[What you are asked to do] Restate word for word the line with "(365, 244) = (298, 747): yellow" and the rest of the listing after it, ending at the final line, and include nothing else.

[Provided records]
━━━━━━

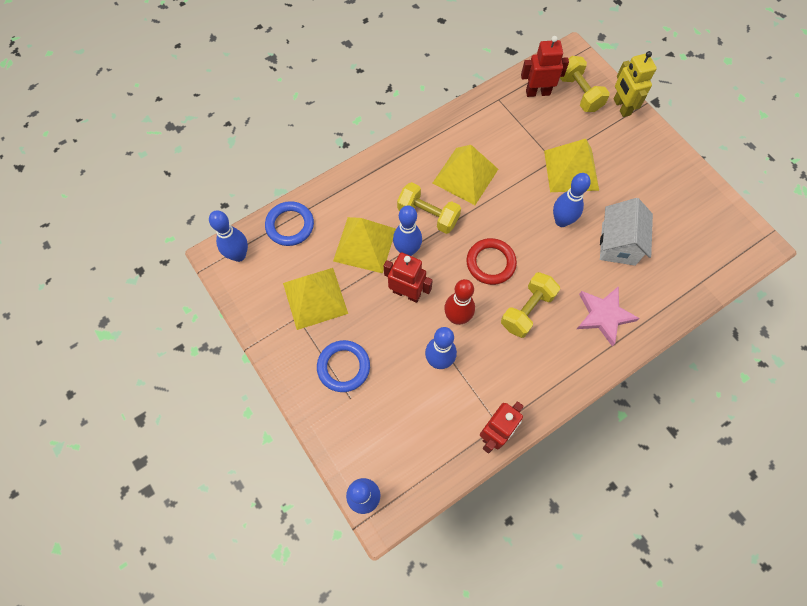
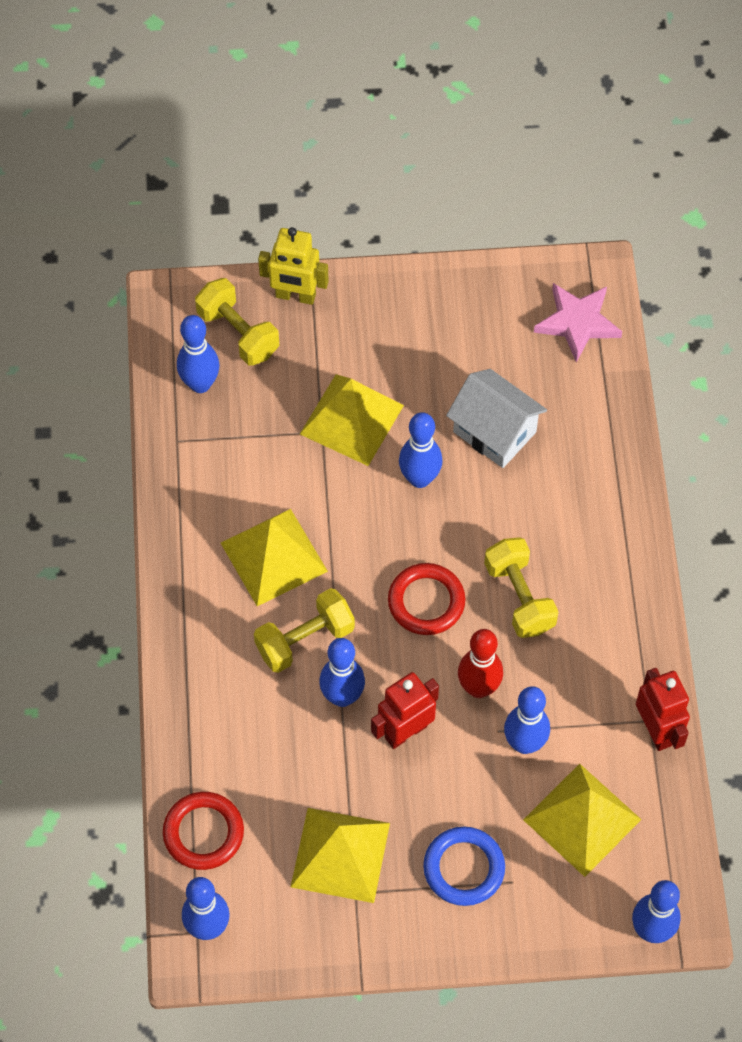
camera: 60 degrees left, 5 degrees down
(290, 225) = (203, 833): blue ring -> red ring
(365, 244) = (298, 747): yellow pyramid -> yellow pyramid (582, 819)
(537, 92) = (200, 384): red robot -> blue bowling pin
(579, 93) = (238, 333): yellow dumbbell -> yellow dumbbell turned 45 degrees clockwise
(603, 315) = (580, 512): pink star -> pink star (577, 322)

━━━━━━

[Solution for this exercise]
(365, 244) = (298, 747): yellow pyramid -> yellow pyramid (582, 819)
(537, 92) = (200, 384): red robot -> blue bowling pin
(579, 93) = (238, 333): yellow dumbbell -> yellow dumbbell turned 45 degrees clockwise
(603, 315) = (580, 512): pink star -> pink star (577, 322)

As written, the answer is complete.